-- RECORDS FOR PROCESSING follows --

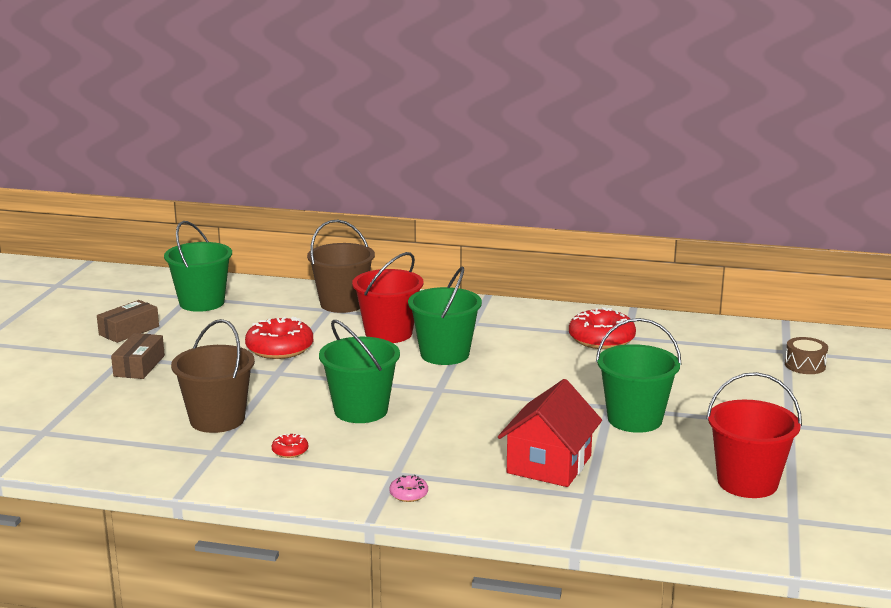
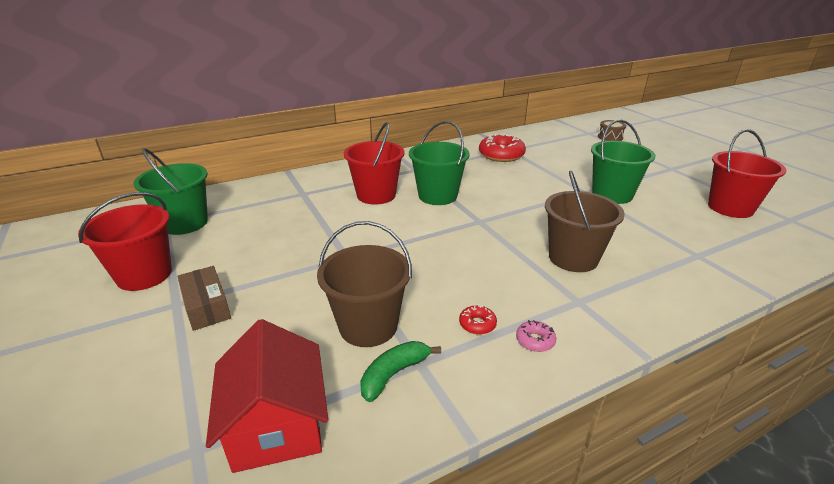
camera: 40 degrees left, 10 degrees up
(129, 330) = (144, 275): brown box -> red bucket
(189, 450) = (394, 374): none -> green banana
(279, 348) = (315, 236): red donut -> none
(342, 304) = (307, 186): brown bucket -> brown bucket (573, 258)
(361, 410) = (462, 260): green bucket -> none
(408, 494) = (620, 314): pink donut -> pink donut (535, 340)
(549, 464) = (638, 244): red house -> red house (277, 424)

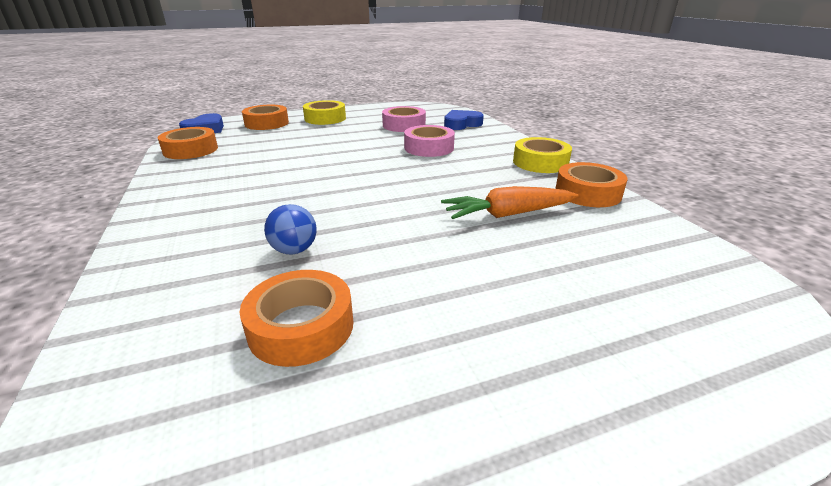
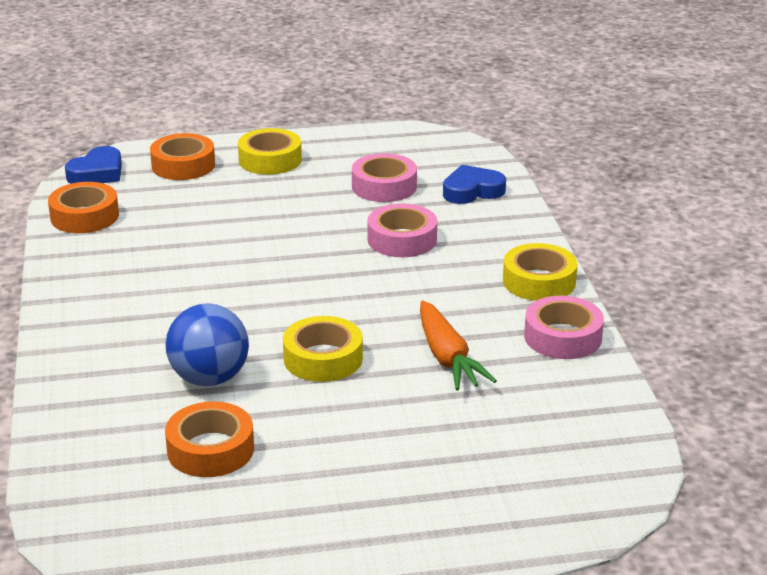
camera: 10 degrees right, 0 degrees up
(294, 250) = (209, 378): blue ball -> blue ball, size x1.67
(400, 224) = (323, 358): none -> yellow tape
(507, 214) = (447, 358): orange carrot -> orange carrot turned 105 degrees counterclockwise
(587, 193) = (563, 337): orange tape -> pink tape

-- RECORDS FOR PROCESSING concluded --

*WHAT IS REQUIRED:* Return each entry above unchanged. Leave the pictures out.

*REPLY TO THE EXERCISE:*
camera: 40 degrees left, 10 degrees up
(129, 330) = (144, 275): brown box -> red bucket
(189, 450) = (394, 374): none -> green banana
(279, 348) = (315, 236): red donut -> none
(342, 304) = (307, 186): brown bucket -> brown bucket (573, 258)
(361, 410) = (462, 260): green bucket -> none
(408, 494) = (620, 314): pink donut -> pink donut (535, 340)
(549, 464) = (638, 244): red house -> red house (277, 424)

camera: 10 degrees right, 0 degrees up
(294, 250) = (209, 378): blue ball -> blue ball, size x1.67
(400, 224) = (323, 358): none -> yellow tape
(507, 214) = (447, 358): orange carrot -> orange carrot turned 105 degrees counterclockwise
(587, 193) = (563, 337): orange tape -> pink tape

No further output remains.